■ WORK TO COMPLETE: What lines below hold the string "cutting"? Copy them all.

(PROVIDED RECORDS)

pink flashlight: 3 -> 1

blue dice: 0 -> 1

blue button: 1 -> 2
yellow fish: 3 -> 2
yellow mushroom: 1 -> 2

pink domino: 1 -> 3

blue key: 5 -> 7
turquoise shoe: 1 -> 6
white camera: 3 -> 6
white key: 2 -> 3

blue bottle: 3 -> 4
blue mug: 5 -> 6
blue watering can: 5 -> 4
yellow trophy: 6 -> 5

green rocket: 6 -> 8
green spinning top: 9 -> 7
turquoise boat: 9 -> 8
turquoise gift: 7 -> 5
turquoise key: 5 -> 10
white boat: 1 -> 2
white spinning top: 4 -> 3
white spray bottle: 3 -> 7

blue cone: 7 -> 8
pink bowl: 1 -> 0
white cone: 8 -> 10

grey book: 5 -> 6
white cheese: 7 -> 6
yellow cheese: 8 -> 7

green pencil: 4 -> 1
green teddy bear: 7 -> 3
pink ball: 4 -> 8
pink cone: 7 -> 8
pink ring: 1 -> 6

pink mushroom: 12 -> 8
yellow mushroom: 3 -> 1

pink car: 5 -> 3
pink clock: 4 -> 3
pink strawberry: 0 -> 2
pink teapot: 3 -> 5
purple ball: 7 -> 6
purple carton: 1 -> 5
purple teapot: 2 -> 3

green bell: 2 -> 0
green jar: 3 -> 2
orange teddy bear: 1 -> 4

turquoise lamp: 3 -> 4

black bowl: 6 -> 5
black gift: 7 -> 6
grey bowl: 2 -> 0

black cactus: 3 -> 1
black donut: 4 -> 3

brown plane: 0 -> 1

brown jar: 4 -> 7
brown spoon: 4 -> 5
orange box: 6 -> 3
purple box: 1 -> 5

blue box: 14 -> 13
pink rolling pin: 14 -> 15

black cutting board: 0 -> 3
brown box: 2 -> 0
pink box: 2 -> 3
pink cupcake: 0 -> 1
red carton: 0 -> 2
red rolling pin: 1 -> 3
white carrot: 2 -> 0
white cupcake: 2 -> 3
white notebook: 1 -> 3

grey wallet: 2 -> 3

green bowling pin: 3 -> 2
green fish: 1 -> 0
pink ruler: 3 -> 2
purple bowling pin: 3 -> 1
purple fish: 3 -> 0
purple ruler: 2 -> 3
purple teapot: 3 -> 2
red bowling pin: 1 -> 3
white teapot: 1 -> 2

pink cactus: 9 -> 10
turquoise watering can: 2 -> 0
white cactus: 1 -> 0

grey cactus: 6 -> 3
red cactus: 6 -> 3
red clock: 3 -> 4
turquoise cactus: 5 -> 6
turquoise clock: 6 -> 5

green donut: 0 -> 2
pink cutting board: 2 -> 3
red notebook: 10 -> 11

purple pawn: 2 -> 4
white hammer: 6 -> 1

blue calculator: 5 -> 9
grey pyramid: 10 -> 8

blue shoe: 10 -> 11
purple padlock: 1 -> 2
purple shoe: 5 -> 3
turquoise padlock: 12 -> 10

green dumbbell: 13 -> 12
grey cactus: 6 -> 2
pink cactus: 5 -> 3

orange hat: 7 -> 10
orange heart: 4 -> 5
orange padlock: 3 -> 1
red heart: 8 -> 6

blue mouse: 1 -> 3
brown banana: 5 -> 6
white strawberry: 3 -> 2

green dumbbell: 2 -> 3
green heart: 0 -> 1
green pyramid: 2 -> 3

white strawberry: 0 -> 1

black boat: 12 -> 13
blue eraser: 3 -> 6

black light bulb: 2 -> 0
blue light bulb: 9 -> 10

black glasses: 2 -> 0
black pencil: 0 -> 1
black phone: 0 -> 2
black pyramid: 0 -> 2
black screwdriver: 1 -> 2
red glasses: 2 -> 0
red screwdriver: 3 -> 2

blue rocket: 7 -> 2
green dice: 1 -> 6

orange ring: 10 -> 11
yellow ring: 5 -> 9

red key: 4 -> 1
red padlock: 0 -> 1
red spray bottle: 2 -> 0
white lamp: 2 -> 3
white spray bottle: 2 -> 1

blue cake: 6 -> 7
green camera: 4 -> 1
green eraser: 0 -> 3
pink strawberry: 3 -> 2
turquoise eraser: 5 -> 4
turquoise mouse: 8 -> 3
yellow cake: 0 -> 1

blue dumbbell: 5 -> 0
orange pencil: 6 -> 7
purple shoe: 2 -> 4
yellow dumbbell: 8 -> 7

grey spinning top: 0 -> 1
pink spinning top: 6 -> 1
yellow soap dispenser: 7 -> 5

(End PROVIDED RECORDS)

■ TASK RESULT:
black cutting board: 0 -> 3
pink cutting board: 2 -> 3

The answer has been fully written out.